[Start of Attachment]

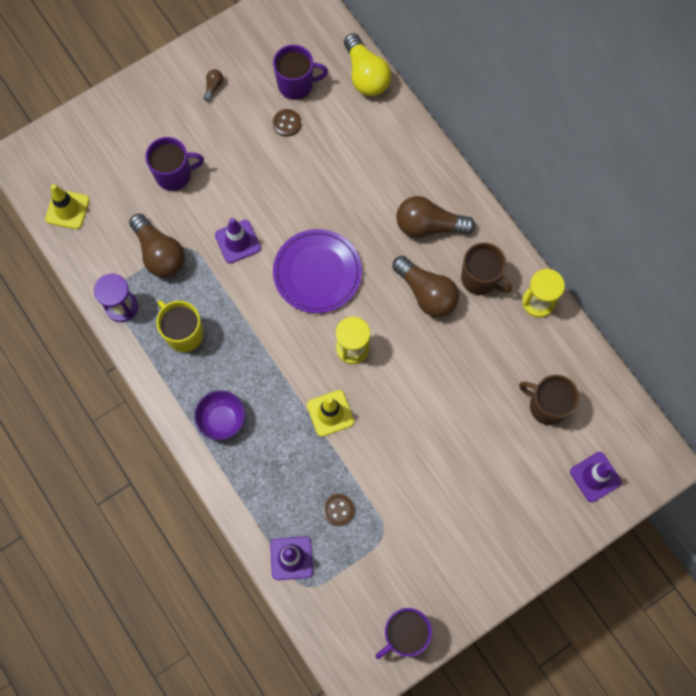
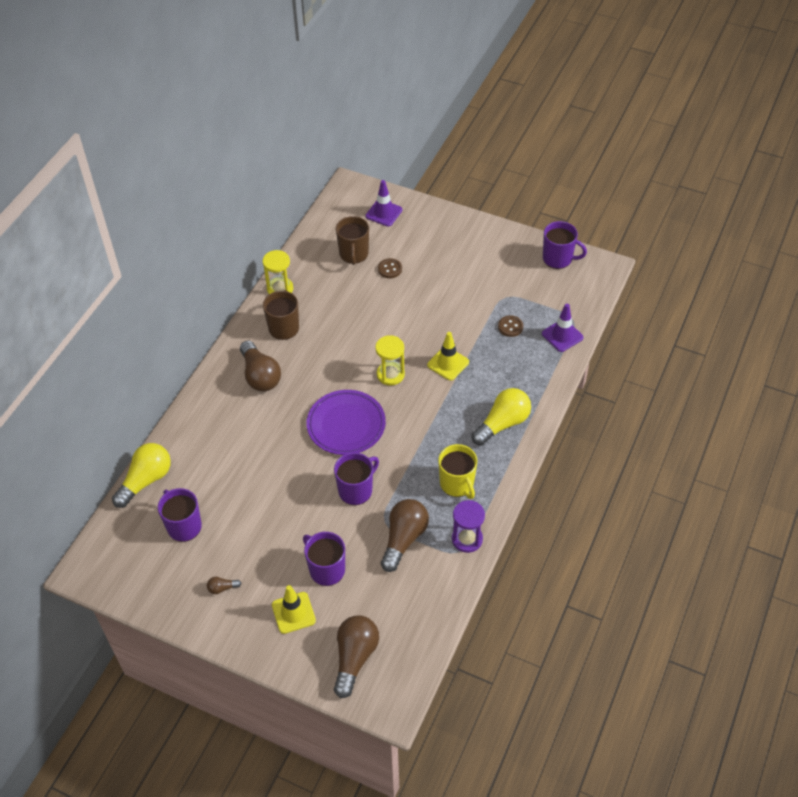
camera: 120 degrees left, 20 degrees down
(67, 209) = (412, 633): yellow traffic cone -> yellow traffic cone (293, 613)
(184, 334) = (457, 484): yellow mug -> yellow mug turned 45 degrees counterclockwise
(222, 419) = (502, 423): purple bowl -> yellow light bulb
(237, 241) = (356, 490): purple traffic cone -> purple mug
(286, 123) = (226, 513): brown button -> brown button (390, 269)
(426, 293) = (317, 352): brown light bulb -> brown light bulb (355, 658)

[End of Attachment]

## ACTIVITY
Print each entry above exactly. The pictures should not be printed.

## RESULT
camera: 120 degrees left, 20 degrees down
(67, 209) = (412, 633): yellow traffic cone -> yellow traffic cone (293, 613)
(184, 334) = (457, 484): yellow mug -> yellow mug turned 45 degrees counterclockwise
(222, 419) = (502, 423): purple bowl -> yellow light bulb
(237, 241) = (356, 490): purple traffic cone -> purple mug
(286, 123) = (226, 513): brown button -> brown button (390, 269)
(426, 293) = (317, 352): brown light bulb -> brown light bulb (355, 658)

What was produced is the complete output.